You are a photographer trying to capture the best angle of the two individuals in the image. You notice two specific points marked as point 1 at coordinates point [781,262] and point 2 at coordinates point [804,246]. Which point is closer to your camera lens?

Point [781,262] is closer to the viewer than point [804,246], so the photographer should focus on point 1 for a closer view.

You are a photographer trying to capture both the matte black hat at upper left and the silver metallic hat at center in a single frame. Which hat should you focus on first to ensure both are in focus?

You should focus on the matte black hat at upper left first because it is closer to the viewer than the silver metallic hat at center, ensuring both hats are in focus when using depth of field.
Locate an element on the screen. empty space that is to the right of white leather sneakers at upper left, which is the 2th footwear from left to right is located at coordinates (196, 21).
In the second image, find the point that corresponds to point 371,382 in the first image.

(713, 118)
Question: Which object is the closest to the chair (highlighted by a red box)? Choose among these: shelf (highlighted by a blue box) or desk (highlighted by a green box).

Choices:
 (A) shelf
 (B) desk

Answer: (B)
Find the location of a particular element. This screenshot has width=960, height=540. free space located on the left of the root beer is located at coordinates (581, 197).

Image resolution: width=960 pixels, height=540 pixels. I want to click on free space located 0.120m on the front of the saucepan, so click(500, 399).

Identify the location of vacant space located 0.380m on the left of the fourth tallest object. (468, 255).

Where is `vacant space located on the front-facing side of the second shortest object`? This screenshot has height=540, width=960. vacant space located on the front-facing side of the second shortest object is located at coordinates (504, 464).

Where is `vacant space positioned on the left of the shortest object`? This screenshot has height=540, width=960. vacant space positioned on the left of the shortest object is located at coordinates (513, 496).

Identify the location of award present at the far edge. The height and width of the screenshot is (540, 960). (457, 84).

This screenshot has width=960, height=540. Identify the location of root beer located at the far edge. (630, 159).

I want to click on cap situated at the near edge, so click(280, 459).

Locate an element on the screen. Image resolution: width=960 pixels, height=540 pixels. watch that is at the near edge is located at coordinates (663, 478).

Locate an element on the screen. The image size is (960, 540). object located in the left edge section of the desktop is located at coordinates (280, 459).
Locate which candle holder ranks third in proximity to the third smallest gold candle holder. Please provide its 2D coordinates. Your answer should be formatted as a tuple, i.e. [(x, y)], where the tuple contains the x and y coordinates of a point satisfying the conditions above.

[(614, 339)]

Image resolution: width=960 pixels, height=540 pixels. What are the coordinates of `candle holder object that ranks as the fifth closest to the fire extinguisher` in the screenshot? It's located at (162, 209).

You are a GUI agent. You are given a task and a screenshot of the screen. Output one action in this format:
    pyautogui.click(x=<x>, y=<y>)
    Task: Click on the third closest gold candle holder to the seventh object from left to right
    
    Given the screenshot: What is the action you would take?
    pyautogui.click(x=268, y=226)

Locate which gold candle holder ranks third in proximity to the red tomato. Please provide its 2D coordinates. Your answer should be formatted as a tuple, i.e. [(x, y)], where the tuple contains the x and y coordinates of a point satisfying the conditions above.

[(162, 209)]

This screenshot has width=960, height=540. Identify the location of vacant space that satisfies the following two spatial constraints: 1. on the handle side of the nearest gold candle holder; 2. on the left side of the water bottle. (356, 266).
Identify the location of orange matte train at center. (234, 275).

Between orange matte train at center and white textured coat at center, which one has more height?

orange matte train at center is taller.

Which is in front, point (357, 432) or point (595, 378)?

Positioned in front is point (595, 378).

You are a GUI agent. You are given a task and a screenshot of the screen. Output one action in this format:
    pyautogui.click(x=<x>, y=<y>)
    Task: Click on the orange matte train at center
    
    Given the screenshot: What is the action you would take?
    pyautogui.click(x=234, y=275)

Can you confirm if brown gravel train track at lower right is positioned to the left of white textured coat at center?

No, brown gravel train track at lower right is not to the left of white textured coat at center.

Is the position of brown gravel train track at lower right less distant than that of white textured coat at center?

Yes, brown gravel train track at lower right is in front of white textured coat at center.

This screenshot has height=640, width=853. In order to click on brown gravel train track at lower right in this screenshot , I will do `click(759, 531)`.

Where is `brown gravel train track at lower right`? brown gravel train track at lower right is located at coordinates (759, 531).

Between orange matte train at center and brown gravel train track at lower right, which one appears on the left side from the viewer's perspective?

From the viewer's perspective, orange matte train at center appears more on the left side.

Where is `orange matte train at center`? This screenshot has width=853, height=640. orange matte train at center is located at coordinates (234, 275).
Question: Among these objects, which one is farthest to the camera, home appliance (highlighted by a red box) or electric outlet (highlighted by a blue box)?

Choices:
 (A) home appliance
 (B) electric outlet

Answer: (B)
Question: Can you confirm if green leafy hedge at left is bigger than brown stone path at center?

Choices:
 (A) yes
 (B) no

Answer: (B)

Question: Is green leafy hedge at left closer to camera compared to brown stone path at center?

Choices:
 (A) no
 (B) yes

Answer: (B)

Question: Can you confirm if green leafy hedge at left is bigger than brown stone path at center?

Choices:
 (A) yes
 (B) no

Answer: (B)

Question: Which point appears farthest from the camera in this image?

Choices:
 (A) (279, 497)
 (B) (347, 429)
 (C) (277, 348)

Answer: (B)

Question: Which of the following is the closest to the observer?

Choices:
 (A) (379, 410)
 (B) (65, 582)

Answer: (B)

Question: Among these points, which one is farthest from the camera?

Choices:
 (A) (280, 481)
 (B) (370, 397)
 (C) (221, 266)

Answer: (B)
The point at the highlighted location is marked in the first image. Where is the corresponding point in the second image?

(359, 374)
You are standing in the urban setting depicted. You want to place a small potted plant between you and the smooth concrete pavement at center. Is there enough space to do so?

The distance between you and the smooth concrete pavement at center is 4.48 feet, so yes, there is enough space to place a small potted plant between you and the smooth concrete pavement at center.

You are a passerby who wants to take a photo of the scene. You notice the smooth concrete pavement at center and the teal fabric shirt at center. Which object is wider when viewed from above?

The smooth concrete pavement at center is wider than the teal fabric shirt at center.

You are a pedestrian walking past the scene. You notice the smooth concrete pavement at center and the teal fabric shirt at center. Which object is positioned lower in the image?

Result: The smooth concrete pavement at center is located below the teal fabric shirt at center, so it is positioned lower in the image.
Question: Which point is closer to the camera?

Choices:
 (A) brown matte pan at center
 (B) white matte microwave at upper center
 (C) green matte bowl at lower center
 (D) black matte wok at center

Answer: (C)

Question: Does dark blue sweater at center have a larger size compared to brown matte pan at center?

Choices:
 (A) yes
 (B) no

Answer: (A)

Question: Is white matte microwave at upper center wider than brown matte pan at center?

━━━━━━━━━━━━━━━━

Can you render every line of the records above as a JSON list of strings, one string per line, with blank lines omitted?

### Result
[
  "You are a photographer trying to capture the best angle of the two individuals in the image. You notice two specific points marked as point 1 at coordinates point [781,262] and point 2 at coordinates point [804,246]. Which point is closer to your camera lens?",
  "Point [781,262] is closer to the viewer than point [804,246], so the photographer should focus on point 1 for a closer view.",
  "You are a photographer trying to capture both the matte black hat at upper left and the silver metallic hat at center in a single frame. Which hat should you focus on first to ensure both are in focus?",
  "You should focus on the matte black hat at upper left first because it is closer to the viewer than the silver metallic hat at center, ensuring both hats are in focus when using depth of field.",
  "Locate an element on the screen. empty space that is to the right of white leather sneakers at upper left, which is the 2th footwear from left to right is located at coordinates (196, 21).",
  "In the second image, find the point that corresponds to point 371,382 in the first image.",
  "(713, 118)",
  "Question: Which object is the closest to the chair (highlighted by a red box)? Choose among these: shelf (highlighted by a blue box) or desk (highlighted by a green box).",
  "Choices:",
  " (A) shelf",
  " (B) desk",
  "Answer: (B)",
  "Find the location of a particular element. This screenshot has width=960, height=540. free space located on the left of the root beer is located at coordinates (581, 197).",
  "Image resolution: width=960 pixels, height=540 pixels. I want to click on free space located 0.120m on the front of the saucepan, so click(500, 399).",
  "Identify the location of vacant space located 0.380m on the left of the fourth tallest object. (468, 255).",
  "Where is `vacant space located on the front-facing side of the second shortest object`? This screenshot has height=540, width=960. vacant space located on the front-facing side of the second shortest object is located at coordinates (504, 464).",
  "Where is `vacant space positioned on the left of the shortest object`? This screenshot has height=540, width=960. vacant space positioned on the left of the shortest object is located at coordinates (513, 496).",
  "Identify the location of award present at the far edge. The height and width of the screenshot is (540, 960). (457, 84).",
  "This screenshot has width=960, height=540. Identify the location of root beer located at the far edge. (630, 159).",
  "I want to click on cap situated at the near edge, so click(280, 459).",
  "Locate an element on the screen. Image resolution: width=960 pixels, height=540 pixels. watch that is at the near edge is located at coordinates (663, 478).",
  "Locate an element on the screen. The image size is (960, 540). object located in the left edge section of the desktop is located at coordinates (280, 459).",
  "Locate which candle holder ranks third in proximity to the third smallest gold candle holder. Please provide its 2D coordinates. Your answer should be formatted as a tuple, i.e. [(x, y)], where the tuple contains the x and y coordinates of a point satisfying the conditions above.",
  "[(614, 339)]",
  "Image resolution: width=960 pixels, height=540 pixels. What are the coordinates of `candle holder object that ranks as the fifth closest to the fire extinguisher` in the screenshot? It's located at (162, 209).",
  "You are a GUI agent. You are given a task and a screenshot of the screen. Output one action in this format:",
  "    pyautogui.click(x=<x>, y=<y>)",
  "    Task: Click on the third closest gold candle holder to the seventh object from left to right",
  "    Given the screenshot: What is the action you would take?",
  "    pyautogui.click(x=268, y=226)",
  "Locate which gold candle holder ranks third in proximity to the red tomato. Please provide its 2D coordinates. Your answer should be formatted as a tuple, i.e. [(x, y)], where the tuple contains the x and y coordinates of a point satisfying the conditions above.",
  "[(162, 209)]",
  "This screenshot has width=960, height=540. Identify the location of vacant space that satisfies the following two spatial constraints: 1. on the handle side of the nearest gold candle holder; 2. on the left side of the water bottle. (356, 266).",
  "Identify the location of orange matte train at center. (234, 275).",
  "Between orange matte train at center and white textured coat at center, which one has more height?",
  "orange matte train at center is taller.",
  "Which is in front, point (357, 432) or point (595, 378)?",
  "Positioned in front is point (595, 378).",
  "You are a GUI agent. You are given a task and a screenshot of the screen. Output one action in this format:",
  "    pyautogui.click(x=<x>, y=<y>)",
  "    Task: Click on the orange matte train at center",
  "    Given the screenshot: What is the action you would take?",
  "    pyautogui.click(x=234, y=275)",
  "Can you confirm if brown gravel train track at lower right is positioned to the left of white textured coat at center?",
  "No, brown gravel train track at lower right is not to the left of white textured coat at center.",
  "Is the position of brown gravel train track at lower right less distant than that of white textured coat at center?",
  "Yes, brown gravel train track at lower right is in front of white textured coat at center.",
  "This screenshot has height=640, width=853. In order to click on brown gravel train track at lower right in this screenshot , I will do `click(759, 531)`.",
  "Where is `brown gravel train track at lower right`? brown gravel train track at lower right is located at coordinates (759, 531).",
  "Between orange matte train at center and brown gravel train track at lower right, which one appears on the left side from the viewer's perspective?",
  "From the viewer's perspective, orange matte train at center appears more on the left side.",
  "Where is `orange matte train at center`? This screenshot has width=853, height=640. orange matte train at center is located at coordinates (234, 275).",
  "Question: Among these objects, which one is farthest to the camera, home appliance (highlighted by a red box) or electric outlet (highlighted by a blue box)?",
  "Choices:",
  " (A) home appliance",
  " (B) electric outlet",
  "Answer: (B)",
  "Question: Can you confirm if green leafy hedge at left is bigger than brown stone path at center?",
  "Choices:",
  " (A) yes",
  " (B) no",
  "Answer: (B)",
  "Question: Is green leafy hedge at left closer to camera compared to brown stone path at center?",
  "Choices:",
  " (A) no",
  " (B) yes",
  "Answer: (B)",
  "Question: Can you confirm if green leafy hedge at left is bigger than brown stone path at center?",
  "Choices:",
  " (A) yes",
  " (B) no",
  "Answer: (B)",
  "Question: Which point appears farthest from the camera in this image?",
  "Choices:",
  " (A) (279, 497)",
  " (B) (347, 429)",
  " (C) (277, 348)",
  "Answer: (B)",
  "Question: Which of the following is the closest to the observer?",
  "Choices:",
  " (A) (379, 410)",
  " (B) (65, 582)",
  "Answer: (B)",
  "Question: Among these points, which one is farthest from the camera?",
  "Choices:",
  " (A) (280, 481)",
  " (B) (370, 397)",
  " (C) (221, 266)",
  "Answer: (B)",
  "The point at the highlighted location is marked in the first image. Where is the corresponding point in the second image?",
  "(359, 374)",
  "You are standing in the urban setting depicted. You want to place a small potted plant between you and the smooth concrete pavement at center. Is there enough space to do so?",
  "The distance between you and the smooth concrete pavement at center is 4.48 feet, so yes, there is enough space to place a small potted plant between you and the smooth concrete pavement at center.",
  "You are a passerby who wants to take a photo of the scene. You notice the smooth concrete pavement at center and the teal fabric shirt at center. Which object is wider when viewed from above?",
  "The smooth concrete pavement at center is wider than the teal fabric shirt at center.",
  "You are a pedestrian walking past the scene. You notice the smooth concrete pavement at center and the teal fabric shirt at center. Which object is positioned lower in the image?",
  "Result: The smooth concrete pavement at center is located below the teal fabric shirt at center, so it is positioned lower in the image.",
  "Question: Which point is closer to the camera?",
  "Choices:",
  " (A) brown matte pan at center",
  " (B) white matte microwave at upper center",
  " (C) green matte bowl at lower center",
  " (D) black matte wok at center",
  "Answer: (C)",
  "Question: Does dark blue sweater at center have a larger size compared to brown matte pan at center?",
  "Choices:",
  " (A) yes",
  " (B) no",
  "Answer: (A)",
  "Question: Is white matte microwave at upper center wider than brown matte pan at center?"
]